WORK INSTRUCTIONS: In the stretch from the line containing "You are attending" through the line containing "(B) matte wood poster at center", swap every "wooden chair" for "oak stool" and write those lines out again with nothing else altered. Omit the pictures from your answer.
--- DATA UNDER STUDY Enclosed Below ---
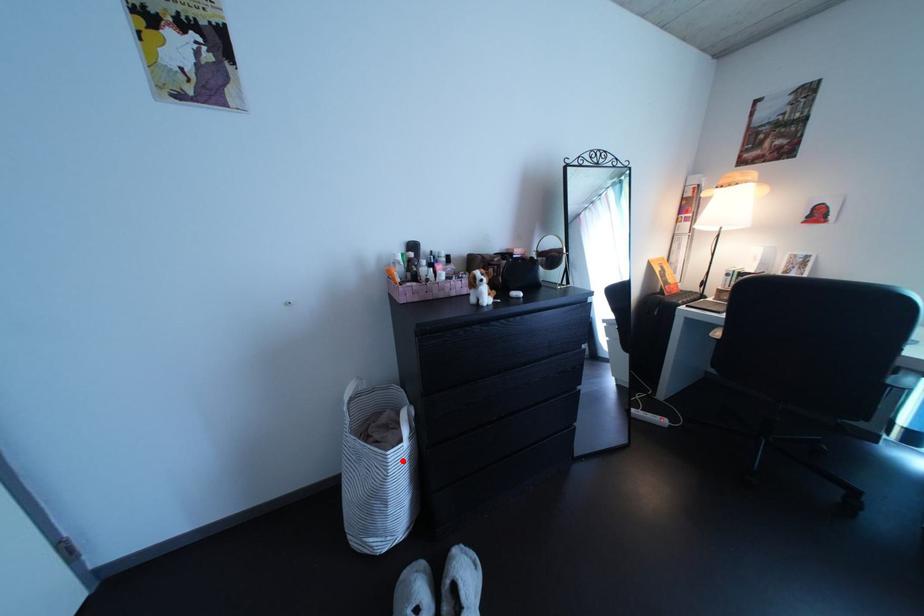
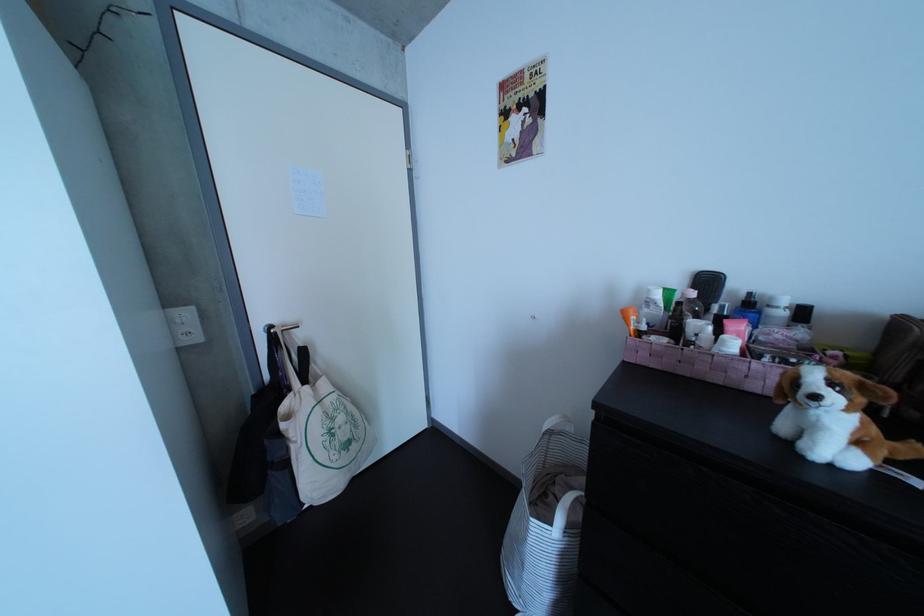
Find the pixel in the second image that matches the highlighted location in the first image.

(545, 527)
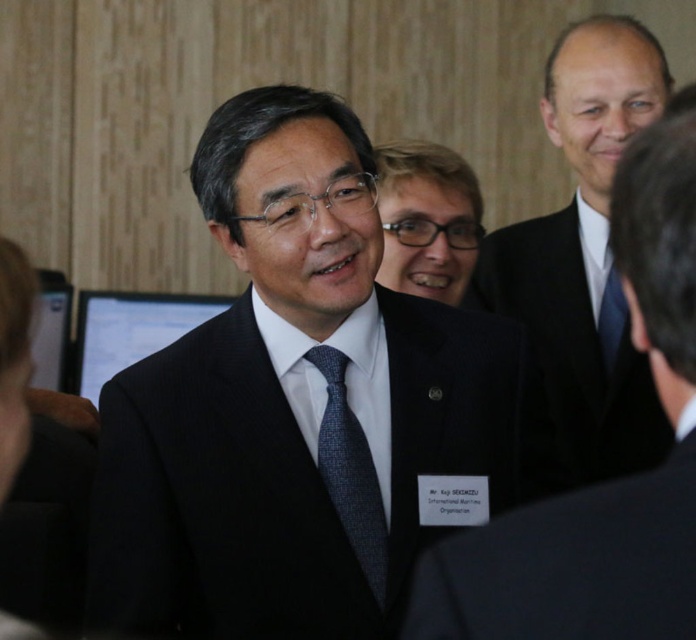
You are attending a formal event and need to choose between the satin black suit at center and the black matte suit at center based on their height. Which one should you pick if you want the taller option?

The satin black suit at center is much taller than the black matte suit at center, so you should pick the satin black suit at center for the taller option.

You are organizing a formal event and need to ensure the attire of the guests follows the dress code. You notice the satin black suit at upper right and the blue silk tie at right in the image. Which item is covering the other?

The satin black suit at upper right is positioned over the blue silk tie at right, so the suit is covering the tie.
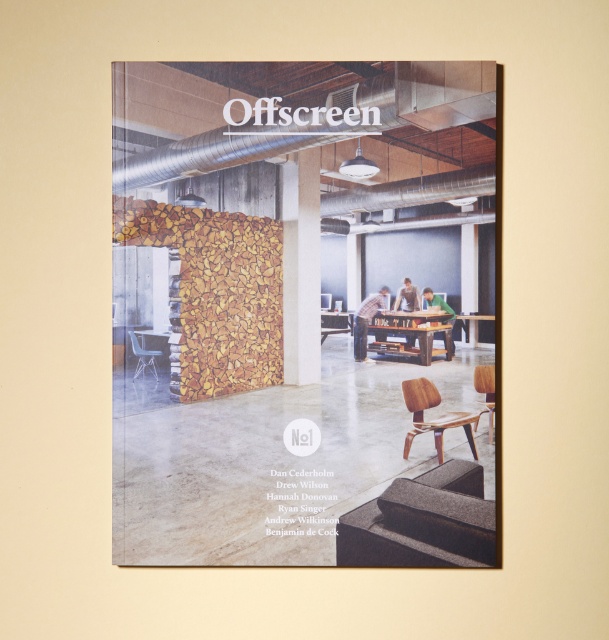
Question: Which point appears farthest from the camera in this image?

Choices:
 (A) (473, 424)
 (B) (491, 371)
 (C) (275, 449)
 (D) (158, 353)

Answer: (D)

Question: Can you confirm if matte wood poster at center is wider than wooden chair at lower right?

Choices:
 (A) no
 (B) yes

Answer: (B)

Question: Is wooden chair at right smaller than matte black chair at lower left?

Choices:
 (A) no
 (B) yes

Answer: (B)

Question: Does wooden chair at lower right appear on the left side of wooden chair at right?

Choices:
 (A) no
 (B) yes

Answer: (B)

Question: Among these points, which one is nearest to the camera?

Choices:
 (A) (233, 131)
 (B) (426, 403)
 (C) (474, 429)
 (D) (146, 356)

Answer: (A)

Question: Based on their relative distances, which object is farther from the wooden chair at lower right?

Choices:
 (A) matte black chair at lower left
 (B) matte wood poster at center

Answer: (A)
--- End of Enclosed DATA UNDER STUDY ---
--- DATA UNDER STUDY Enclosed Below ---
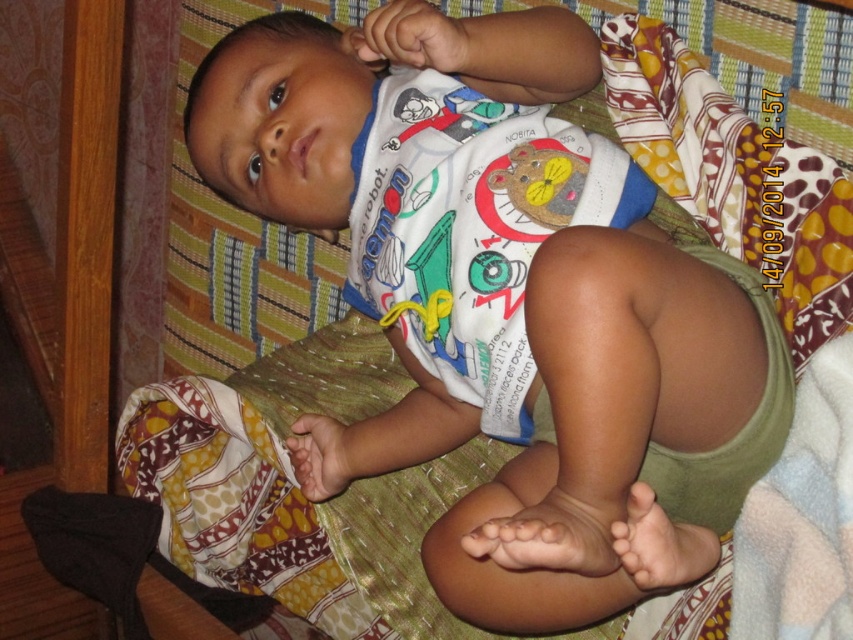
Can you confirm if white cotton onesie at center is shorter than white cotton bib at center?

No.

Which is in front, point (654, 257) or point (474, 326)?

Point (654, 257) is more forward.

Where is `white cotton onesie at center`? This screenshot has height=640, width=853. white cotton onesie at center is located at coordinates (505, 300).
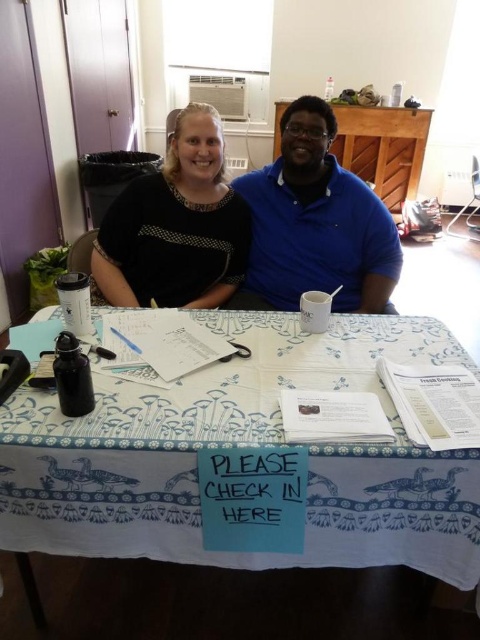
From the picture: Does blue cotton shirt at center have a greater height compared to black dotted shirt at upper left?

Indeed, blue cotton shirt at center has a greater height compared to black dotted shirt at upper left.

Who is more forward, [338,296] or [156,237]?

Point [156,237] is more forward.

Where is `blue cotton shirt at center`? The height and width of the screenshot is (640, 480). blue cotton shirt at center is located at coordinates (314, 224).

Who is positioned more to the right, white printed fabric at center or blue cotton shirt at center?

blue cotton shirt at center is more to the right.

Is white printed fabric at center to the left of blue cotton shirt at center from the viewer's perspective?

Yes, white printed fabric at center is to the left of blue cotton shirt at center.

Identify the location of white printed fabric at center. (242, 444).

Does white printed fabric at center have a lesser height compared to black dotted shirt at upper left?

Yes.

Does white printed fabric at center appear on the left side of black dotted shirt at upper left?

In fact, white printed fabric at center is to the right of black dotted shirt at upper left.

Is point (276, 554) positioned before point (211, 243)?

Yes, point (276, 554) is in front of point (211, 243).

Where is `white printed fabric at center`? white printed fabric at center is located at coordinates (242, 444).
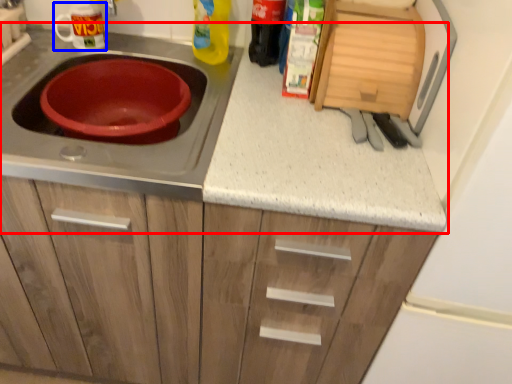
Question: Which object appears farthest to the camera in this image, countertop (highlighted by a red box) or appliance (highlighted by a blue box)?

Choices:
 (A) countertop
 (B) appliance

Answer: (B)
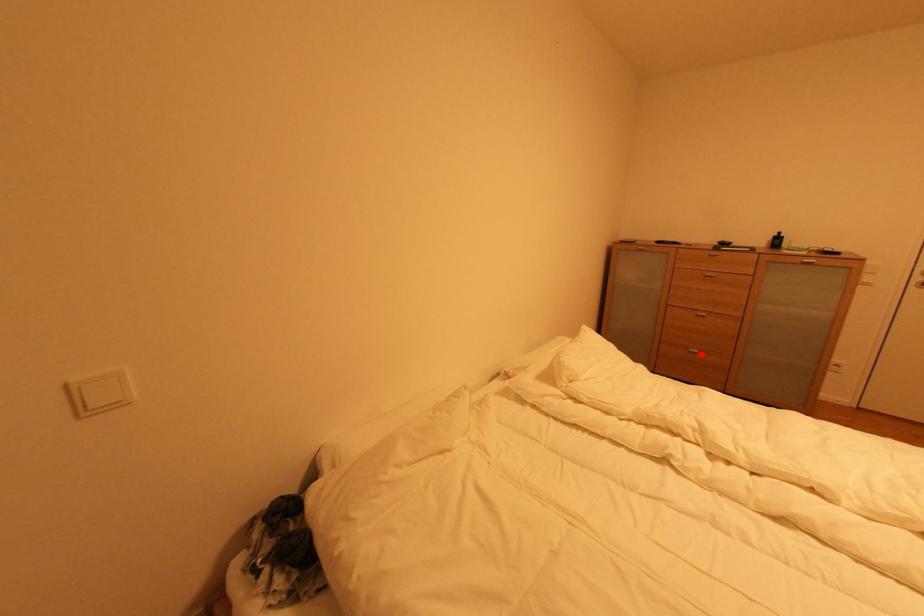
--- End of Enclosed DATA UNDER STUDY ---
ANSWER BELOW:
You are attending a formal event and need to choose between the satin black suit at center and the black matte suit at center based on their height. Which one should you pick if you want the taller option?

The satin black suit at center is much taller than the black matte suit at center, so you should pick the satin black suit at center for the taller option.

You are organizing a formal event and need to ensure the attire of the guests follows the dress code. You notice the satin black suit at upper right and the blue silk tie at right in the image. Which item is covering the other?

The satin black suit at upper right is positioned over the blue silk tie at right, so the suit is covering the tie.
Question: Which point appears farthest from the camera in this image?

Choices:
 (A) (473, 424)
 (B) (491, 371)
 (C) (275, 449)
 (D) (158, 353)

Answer: (D)

Question: Can you confirm if matte wood poster at center is wider than oak stool at lower right?

Choices:
 (A) no
 (B) yes

Answer: (B)

Question: Is oak stool at right smaller than matte black chair at lower left?

Choices:
 (A) no
 (B) yes

Answer: (B)

Question: Does oak stool at lower right appear on the left side of oak stool at right?

Choices:
 (A) no
 (B) yes

Answer: (B)

Question: Among these points, which one is nearest to the camera?

Choices:
 (A) (233, 131)
 (B) (426, 403)
 (C) (474, 429)
 (D) (146, 356)

Answer: (A)

Question: Based on their relative distances, which object is farther from the oak stool at lower right?

Choices:
 (A) matte black chair at lower left
 (B) matte wood poster at center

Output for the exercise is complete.